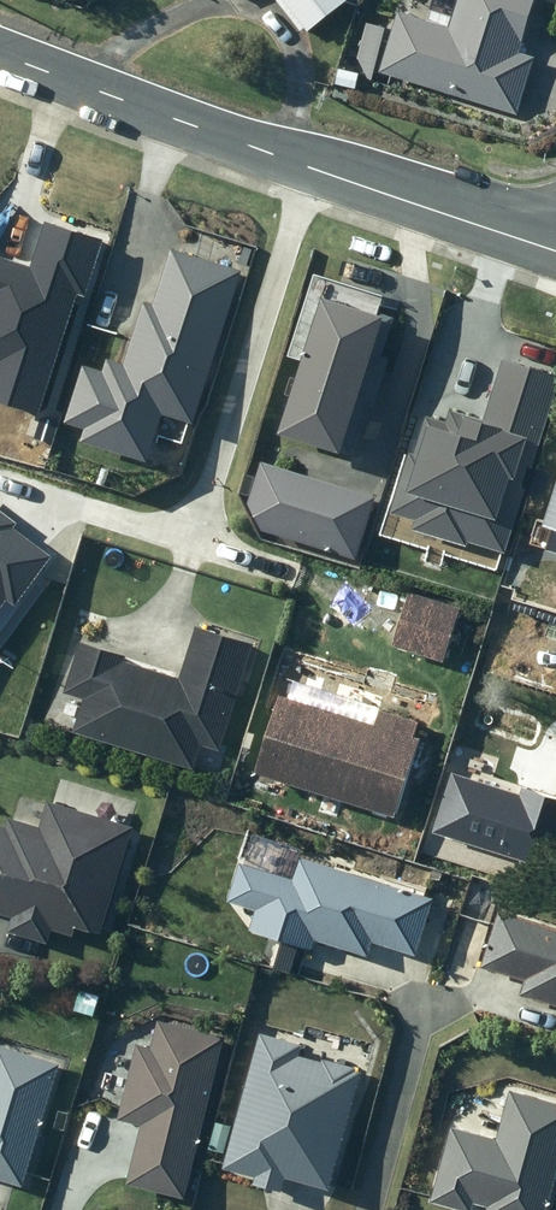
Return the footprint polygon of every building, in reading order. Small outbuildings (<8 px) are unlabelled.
[(284,0),(307,32),(311,29),(315,35),(356,4),(352,0),(284,0)] [(386,73),(524,116),(541,59),(527,54),(544,0),(463,0),(454,29),(404,13),(386,73)] [(367,39),(361,60),(377,64),(383,44),(367,39)] [(542,488),(555,493),(555,449),(542,488)] [(10,933),(51,945),(56,926),(103,939),(136,829),(49,803),(42,827),(13,818),(10,827),(0,824),(0,909),(16,914),(10,933)] [(434,897),(301,861),(296,879),(240,864),(230,903),(259,910),(253,934),(314,951),(317,941),(373,956),(376,944),(418,956),(434,897)] [(503,913),(485,968),(527,982),(522,997),(555,1009),(555,930),(503,913)] [(188,1192),(225,1034),(159,1018),(153,1046),(137,1042),(120,1113),(144,1119),(130,1178),(188,1192)] [(332,1191),(363,1073),(327,1063),(326,1069),(302,1063),(306,1046),(261,1034),(226,1169),(259,1177),(257,1183),(286,1190),(289,1179),(332,1191)] [(27,1188),(62,1063),(0,1045),(0,1180),(27,1188)] [(499,1139),(453,1129),(435,1207),(450,1209),(476,1209),(477,1206),(492,1209),(551,1209),(555,1190),(555,1103),(509,1092),(499,1139)]
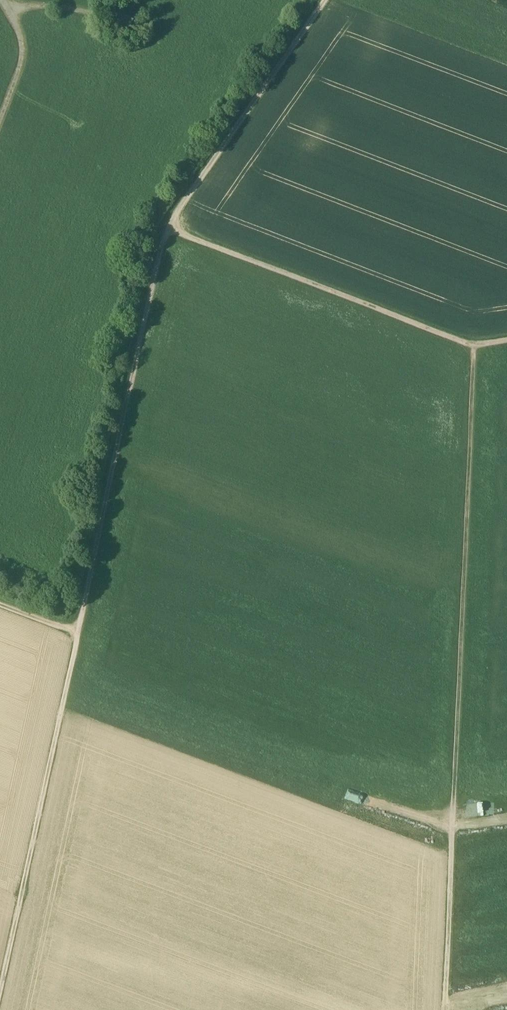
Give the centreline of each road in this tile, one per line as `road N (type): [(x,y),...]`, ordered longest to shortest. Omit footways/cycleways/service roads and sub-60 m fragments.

Task details: Copy out the listing above in full and keep the pictures out.

Response to the task:
Return the footprint polygon of every building, in reading order. Small outbuildings (<8 px) are unlabelled.
[(284,0),(307,32),(311,29),(315,35),(356,4),(352,0),(284,0)] [(386,73),(524,116),(541,59),(527,54),(544,0),(463,0),(454,29),(404,13),(386,73)] [(367,39),(361,60),(377,64),(383,44),(367,39)] [(542,488),(555,493),(555,449),(542,488)] [(10,933),(51,945),(56,926),(103,939),(136,829),(49,803),(42,827),(13,818),(10,827),(0,824),(0,909),(16,914),(10,933)] [(434,897),(301,861),(296,879),(240,864),(230,903),(259,910),(253,934),(314,951),(317,941),(373,956),(376,944),(418,956),(434,897)] [(503,913),(485,968),(527,982),(522,997),(555,1009),(555,930),(503,913)] [(188,1192),(225,1034),(159,1018),(153,1046),(137,1042),(120,1113),(144,1119),(130,1178),(188,1192)] [(332,1191),(363,1073),(327,1063),(326,1069),(302,1063),(306,1046),(261,1034),(226,1169),(259,1177),(257,1183),(286,1190),(289,1179),(332,1191)] [(27,1188),(62,1063),(0,1045),(0,1180),(27,1188)] [(499,1139),(453,1129),(435,1207),(450,1209),(476,1209),(477,1206),(492,1209),(551,1209),(555,1190),(555,1103),(509,1092),(499,1139)]
Give the centreline of each road in this tile, one per line as `road N (type): [(x,y),...]`, ordered longest to shortest. Omit footways/cycleways/service roads and sub-60 m fragments.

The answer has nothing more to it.